**TASK:** Nothing but the lines from the line with "(456, 173) = (579, 200): brown" through the end of the data is to be copied, and each is to be copied exactly.

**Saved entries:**
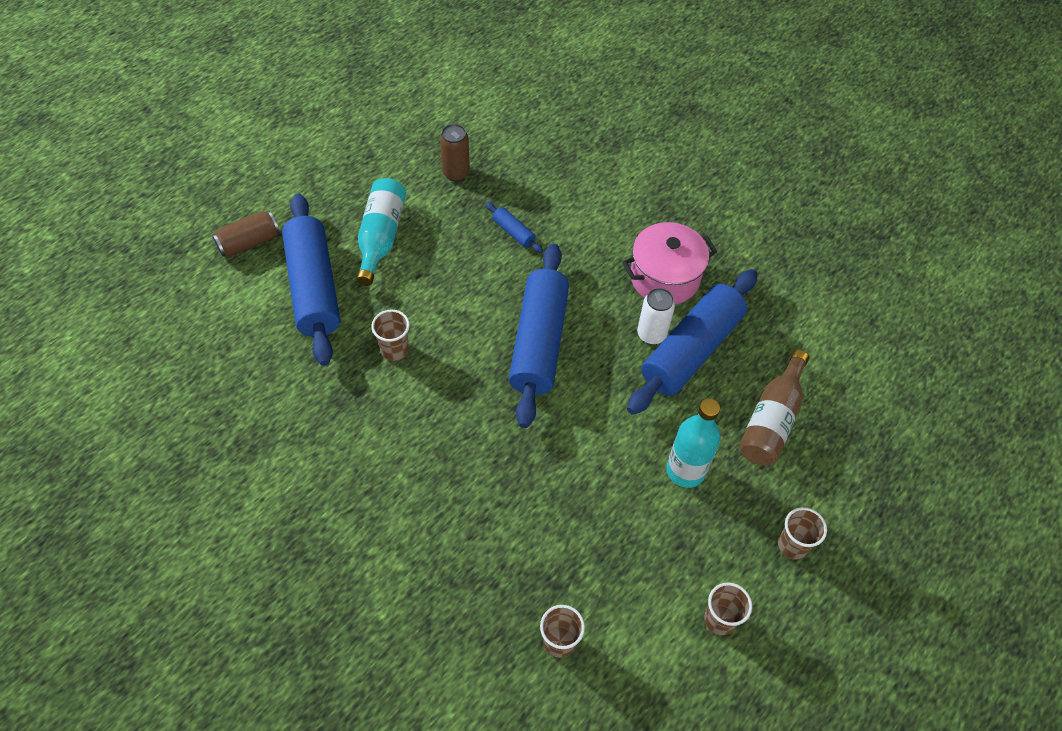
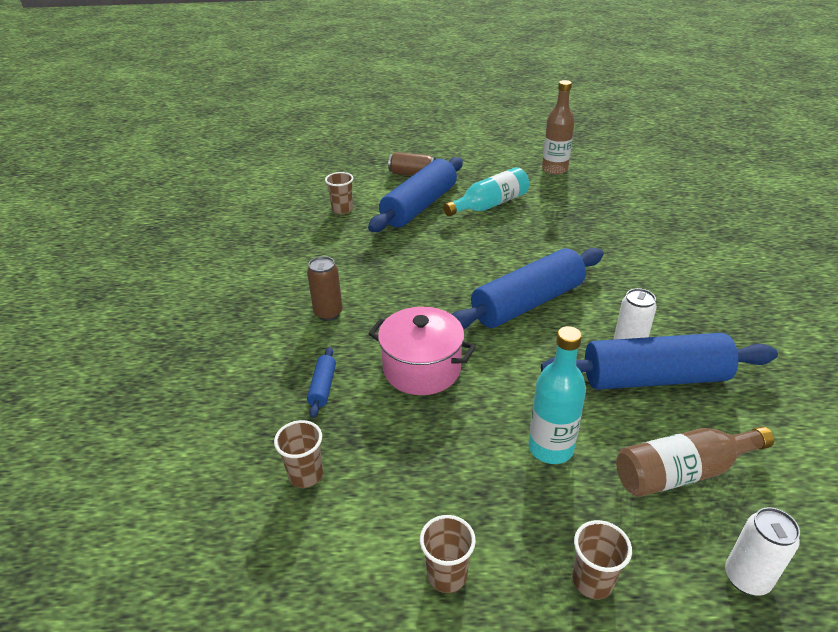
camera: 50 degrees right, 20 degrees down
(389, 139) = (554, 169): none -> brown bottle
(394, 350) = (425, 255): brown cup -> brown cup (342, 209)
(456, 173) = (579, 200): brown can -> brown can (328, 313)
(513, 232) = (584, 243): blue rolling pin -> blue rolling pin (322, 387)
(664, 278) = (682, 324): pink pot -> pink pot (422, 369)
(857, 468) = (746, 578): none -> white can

**RESPONSE TO THE TASK:**
(456, 173) = (579, 200): brown can -> brown can (328, 313)
(513, 232) = (584, 243): blue rolling pin -> blue rolling pin (322, 387)
(664, 278) = (682, 324): pink pot -> pink pot (422, 369)
(857, 468) = (746, 578): none -> white can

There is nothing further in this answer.